## Aim
Tally the lines of the records that contain the string "kern". Reply with the number alone.

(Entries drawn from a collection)

※

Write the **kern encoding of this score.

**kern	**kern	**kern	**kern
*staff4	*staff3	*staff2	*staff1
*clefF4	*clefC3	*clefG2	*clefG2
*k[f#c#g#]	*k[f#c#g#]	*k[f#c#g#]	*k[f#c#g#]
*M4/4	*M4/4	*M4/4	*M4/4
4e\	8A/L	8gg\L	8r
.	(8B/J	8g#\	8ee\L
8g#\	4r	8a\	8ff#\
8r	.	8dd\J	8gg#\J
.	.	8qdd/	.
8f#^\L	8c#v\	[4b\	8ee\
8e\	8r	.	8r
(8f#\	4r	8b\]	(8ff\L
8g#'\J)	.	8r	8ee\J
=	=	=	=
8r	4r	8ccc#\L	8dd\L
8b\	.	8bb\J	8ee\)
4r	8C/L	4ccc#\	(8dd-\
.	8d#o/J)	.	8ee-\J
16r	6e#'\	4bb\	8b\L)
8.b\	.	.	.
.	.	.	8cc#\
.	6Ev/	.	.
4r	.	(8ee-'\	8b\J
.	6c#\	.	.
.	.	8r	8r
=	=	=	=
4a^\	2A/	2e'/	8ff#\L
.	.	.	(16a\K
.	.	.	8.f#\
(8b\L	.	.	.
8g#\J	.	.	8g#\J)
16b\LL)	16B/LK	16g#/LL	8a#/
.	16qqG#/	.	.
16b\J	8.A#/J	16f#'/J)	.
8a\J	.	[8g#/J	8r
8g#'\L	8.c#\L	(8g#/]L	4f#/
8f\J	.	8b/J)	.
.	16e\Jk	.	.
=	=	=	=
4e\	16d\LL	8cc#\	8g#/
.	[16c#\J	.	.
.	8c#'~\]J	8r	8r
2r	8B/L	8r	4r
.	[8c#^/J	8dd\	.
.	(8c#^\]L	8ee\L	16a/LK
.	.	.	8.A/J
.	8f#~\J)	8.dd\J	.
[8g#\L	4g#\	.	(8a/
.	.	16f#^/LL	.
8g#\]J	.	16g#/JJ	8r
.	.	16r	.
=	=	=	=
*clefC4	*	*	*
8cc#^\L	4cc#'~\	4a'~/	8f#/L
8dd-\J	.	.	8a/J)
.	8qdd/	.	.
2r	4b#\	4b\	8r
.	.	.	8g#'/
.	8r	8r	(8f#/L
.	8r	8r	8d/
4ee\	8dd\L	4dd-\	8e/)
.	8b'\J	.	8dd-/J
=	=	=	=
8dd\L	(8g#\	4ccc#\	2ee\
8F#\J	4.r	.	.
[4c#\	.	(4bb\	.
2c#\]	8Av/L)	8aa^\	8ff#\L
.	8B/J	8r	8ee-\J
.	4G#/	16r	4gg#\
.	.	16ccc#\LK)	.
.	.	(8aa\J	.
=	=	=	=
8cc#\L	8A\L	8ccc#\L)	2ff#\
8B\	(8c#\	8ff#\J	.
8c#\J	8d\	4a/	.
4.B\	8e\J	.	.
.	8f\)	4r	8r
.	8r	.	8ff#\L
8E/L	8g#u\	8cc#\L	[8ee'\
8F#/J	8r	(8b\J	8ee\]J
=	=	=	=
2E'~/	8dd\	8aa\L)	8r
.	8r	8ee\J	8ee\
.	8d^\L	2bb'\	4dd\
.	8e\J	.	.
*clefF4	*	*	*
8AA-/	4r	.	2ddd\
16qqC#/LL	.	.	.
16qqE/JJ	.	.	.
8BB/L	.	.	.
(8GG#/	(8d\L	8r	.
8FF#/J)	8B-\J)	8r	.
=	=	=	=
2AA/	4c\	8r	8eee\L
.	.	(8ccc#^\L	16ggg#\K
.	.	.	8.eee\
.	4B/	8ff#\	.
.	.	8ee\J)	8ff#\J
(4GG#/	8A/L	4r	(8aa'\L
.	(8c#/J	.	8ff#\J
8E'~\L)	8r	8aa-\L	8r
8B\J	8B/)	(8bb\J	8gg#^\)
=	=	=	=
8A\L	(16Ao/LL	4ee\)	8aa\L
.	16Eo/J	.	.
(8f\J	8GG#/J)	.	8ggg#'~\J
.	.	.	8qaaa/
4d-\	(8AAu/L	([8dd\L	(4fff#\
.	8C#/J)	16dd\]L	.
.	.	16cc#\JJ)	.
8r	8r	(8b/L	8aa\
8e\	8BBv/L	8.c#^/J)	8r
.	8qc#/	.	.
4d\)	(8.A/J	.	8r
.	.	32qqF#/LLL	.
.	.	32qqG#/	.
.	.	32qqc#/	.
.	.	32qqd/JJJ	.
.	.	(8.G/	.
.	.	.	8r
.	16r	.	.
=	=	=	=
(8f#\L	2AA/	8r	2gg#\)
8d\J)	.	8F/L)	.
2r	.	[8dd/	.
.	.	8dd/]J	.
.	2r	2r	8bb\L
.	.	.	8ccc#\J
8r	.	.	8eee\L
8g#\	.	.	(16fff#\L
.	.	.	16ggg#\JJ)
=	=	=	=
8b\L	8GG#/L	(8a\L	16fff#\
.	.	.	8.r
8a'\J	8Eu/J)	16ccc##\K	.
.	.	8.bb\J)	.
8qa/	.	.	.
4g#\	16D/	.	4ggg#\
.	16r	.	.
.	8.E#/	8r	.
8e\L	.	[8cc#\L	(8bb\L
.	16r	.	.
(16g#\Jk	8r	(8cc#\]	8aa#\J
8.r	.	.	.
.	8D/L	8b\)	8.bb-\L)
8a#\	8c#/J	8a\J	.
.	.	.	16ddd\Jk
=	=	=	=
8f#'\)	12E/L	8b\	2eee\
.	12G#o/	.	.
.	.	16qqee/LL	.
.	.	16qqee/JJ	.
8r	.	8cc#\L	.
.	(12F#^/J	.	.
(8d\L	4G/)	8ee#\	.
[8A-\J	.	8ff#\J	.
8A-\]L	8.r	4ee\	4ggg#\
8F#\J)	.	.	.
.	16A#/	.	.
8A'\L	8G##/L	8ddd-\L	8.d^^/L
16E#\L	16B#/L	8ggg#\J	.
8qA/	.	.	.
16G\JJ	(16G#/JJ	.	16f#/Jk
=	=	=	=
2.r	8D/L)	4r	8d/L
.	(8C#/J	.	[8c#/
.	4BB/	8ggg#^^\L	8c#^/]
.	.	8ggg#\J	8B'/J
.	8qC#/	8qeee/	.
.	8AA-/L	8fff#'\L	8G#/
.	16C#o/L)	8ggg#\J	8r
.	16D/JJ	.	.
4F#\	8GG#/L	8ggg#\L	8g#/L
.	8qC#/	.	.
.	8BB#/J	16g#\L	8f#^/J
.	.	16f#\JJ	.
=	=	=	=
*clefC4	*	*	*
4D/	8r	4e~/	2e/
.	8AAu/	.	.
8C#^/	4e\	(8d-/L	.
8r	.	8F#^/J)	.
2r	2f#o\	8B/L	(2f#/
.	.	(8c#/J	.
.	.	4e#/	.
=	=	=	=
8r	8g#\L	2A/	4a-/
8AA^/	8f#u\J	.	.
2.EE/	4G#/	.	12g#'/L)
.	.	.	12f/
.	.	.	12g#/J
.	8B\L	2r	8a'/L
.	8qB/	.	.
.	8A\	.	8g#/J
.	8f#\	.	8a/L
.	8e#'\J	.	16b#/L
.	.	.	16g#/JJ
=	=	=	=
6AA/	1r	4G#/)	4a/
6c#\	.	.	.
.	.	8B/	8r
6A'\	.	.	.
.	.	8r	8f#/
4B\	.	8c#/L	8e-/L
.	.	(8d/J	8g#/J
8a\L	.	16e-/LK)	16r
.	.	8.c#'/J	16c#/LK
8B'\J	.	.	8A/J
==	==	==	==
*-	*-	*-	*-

※

## Exercise output
2